Retype, word for word, every line of the records below starting at the one that contains "blue calculator: 7 -> 3" and ending at the one that contains "turquoise cutting board: 5 -> 4"; include both of those lines and nothing more.

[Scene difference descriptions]
# # # # # # #

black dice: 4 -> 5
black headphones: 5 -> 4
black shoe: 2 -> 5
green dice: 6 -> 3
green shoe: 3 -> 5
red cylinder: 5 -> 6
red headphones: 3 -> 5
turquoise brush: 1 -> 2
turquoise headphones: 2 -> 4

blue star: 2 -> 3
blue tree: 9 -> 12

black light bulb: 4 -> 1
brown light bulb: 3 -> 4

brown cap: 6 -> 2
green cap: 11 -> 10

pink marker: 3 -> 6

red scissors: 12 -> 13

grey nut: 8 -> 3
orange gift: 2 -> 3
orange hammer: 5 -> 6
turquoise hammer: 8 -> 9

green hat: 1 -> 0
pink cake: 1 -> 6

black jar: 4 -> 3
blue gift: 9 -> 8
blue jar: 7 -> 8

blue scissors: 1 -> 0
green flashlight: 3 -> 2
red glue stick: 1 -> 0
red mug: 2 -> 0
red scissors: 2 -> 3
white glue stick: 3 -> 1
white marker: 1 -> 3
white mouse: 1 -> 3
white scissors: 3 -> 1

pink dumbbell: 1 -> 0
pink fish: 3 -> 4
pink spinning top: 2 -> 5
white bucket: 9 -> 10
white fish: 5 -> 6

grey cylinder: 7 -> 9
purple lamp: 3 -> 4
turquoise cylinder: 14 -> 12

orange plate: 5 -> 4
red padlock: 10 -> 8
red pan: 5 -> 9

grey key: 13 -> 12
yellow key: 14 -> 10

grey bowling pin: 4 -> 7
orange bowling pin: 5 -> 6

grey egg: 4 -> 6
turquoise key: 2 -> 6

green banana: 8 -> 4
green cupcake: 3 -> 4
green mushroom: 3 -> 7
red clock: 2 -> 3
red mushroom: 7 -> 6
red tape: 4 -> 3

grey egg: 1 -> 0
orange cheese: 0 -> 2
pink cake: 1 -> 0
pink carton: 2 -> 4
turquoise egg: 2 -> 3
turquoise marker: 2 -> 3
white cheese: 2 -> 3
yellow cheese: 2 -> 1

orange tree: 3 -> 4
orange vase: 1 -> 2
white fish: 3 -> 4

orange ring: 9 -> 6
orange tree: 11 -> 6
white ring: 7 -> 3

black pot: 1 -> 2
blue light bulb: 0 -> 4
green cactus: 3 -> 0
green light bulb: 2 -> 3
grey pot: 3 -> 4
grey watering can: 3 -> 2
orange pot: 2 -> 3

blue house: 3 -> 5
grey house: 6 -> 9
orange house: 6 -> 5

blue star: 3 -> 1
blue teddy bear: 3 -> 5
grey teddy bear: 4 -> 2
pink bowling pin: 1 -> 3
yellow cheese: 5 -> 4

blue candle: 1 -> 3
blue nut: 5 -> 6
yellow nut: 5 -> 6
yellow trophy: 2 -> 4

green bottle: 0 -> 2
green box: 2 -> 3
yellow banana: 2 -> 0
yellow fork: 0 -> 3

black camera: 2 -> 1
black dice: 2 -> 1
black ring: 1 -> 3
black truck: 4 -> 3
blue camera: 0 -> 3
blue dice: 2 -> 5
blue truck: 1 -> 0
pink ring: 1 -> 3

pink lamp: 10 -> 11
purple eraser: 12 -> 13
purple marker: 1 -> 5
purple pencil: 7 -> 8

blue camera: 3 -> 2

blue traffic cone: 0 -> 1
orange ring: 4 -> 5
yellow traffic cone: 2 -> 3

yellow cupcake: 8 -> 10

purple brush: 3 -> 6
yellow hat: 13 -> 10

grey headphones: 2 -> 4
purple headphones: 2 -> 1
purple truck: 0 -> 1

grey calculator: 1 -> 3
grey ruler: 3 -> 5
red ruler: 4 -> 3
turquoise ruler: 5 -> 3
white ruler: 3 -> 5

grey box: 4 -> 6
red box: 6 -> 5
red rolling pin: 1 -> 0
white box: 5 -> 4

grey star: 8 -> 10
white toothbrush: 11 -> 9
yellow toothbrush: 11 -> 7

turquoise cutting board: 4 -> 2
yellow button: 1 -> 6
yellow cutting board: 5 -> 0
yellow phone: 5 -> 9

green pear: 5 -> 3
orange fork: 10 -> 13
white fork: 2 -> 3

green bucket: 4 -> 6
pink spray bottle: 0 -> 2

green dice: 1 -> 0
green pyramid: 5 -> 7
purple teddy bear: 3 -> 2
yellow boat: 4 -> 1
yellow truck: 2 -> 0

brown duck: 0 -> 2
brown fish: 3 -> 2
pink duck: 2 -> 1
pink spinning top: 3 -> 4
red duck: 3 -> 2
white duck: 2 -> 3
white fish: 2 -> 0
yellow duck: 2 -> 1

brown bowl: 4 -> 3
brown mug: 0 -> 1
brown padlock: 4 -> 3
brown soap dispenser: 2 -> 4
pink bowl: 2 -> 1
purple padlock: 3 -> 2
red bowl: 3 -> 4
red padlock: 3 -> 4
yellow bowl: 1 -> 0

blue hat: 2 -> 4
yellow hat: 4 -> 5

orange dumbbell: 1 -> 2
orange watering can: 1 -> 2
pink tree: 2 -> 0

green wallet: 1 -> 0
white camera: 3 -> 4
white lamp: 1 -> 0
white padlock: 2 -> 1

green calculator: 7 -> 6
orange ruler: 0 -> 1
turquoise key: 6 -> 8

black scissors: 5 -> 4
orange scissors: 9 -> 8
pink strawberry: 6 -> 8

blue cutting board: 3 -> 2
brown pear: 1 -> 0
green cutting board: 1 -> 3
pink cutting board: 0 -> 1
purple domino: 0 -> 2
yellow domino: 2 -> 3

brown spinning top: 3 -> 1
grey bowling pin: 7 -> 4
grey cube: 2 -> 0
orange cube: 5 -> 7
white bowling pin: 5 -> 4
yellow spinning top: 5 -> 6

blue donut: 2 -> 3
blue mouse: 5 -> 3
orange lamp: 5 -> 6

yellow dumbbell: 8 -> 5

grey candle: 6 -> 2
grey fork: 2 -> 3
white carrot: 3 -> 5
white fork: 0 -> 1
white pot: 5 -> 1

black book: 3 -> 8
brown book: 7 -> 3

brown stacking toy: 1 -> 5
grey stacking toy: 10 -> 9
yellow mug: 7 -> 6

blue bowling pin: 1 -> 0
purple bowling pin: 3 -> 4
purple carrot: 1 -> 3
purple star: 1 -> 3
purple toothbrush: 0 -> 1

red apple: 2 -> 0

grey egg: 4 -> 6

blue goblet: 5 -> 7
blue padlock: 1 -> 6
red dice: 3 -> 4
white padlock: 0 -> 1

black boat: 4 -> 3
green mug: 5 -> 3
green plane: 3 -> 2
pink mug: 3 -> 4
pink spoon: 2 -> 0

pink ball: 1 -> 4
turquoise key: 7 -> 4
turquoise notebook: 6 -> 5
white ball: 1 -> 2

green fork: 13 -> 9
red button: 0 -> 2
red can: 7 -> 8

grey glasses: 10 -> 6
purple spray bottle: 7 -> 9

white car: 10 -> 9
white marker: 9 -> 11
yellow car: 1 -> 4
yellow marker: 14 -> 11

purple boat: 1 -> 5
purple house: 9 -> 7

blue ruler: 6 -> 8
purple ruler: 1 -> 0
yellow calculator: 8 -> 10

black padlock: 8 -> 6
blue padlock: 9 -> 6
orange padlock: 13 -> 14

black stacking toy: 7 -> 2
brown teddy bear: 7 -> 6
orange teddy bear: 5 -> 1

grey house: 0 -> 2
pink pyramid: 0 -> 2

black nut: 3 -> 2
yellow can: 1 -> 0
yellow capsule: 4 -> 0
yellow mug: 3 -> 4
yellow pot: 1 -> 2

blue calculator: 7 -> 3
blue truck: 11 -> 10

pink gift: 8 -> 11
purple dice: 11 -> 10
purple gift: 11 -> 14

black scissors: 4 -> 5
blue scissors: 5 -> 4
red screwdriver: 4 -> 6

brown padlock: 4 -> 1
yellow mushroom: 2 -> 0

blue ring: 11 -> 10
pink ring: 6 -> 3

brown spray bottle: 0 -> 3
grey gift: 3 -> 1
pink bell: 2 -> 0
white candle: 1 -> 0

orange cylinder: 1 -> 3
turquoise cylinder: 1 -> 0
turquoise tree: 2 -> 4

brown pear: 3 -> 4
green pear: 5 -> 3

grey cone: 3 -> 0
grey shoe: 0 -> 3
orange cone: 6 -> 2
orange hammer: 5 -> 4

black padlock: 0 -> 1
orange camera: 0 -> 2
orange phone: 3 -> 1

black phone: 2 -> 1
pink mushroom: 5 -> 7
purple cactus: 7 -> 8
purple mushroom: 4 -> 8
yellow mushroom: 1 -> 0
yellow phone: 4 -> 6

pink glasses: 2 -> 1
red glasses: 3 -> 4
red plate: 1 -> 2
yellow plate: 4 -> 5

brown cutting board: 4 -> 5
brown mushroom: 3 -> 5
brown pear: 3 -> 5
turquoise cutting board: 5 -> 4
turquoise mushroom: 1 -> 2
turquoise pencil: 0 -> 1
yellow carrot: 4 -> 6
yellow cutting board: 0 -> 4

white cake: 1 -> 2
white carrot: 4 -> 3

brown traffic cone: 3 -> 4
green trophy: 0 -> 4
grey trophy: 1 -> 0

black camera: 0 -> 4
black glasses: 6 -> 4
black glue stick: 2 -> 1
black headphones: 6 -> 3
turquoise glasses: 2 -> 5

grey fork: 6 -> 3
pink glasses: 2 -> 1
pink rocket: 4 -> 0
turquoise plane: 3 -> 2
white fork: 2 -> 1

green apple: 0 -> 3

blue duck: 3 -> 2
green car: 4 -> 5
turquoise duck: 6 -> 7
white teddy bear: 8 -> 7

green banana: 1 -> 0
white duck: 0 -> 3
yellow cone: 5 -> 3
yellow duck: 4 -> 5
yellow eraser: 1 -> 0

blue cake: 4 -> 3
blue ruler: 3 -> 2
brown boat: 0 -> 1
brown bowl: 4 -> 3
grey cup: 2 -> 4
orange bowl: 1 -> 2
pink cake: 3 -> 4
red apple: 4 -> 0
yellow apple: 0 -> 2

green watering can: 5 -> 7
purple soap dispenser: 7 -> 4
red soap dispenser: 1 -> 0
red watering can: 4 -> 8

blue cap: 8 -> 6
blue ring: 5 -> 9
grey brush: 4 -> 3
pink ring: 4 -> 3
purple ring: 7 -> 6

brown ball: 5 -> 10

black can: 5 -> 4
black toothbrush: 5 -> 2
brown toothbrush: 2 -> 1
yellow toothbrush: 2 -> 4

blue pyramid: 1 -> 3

# # # # # # #

• _Exercise solution_:
blue calculator: 7 -> 3
blue truck: 11 -> 10

pink gift: 8 -> 11
purple dice: 11 -> 10
purple gift: 11 -> 14

black scissors: 4 -> 5
blue scissors: 5 -> 4
red screwdriver: 4 -> 6

brown padlock: 4 -> 1
yellow mushroom: 2 -> 0

blue ring: 11 -> 10
pink ring: 6 -> 3

brown spray bottle: 0 -> 3
grey gift: 3 -> 1
pink bell: 2 -> 0
white candle: 1 -> 0

orange cylinder: 1 -> 3
turquoise cylinder: 1 -> 0
turquoise tree: 2 -> 4

brown pear: 3 -> 4
green pear: 5 -> 3

grey cone: 3 -> 0
grey shoe: 0 -> 3
orange cone: 6 -> 2
orange hammer: 5 -> 4

black padlock: 0 -> 1
orange camera: 0 -> 2
orange phone: 3 -> 1

black phone: 2 -> 1
pink mushroom: 5 -> 7
purple cactus: 7 -> 8
purple mushroom: 4 -> 8
yellow mushroom: 1 -> 0
yellow phone: 4 -> 6

pink glasses: 2 -> 1
red glasses: 3 -> 4
red plate: 1 -> 2
yellow plate: 4 -> 5

brown cutting board: 4 -> 5
brown mushroom: 3 -> 5
brown pear: 3 -> 5
turquoise cutting board: 5 -> 4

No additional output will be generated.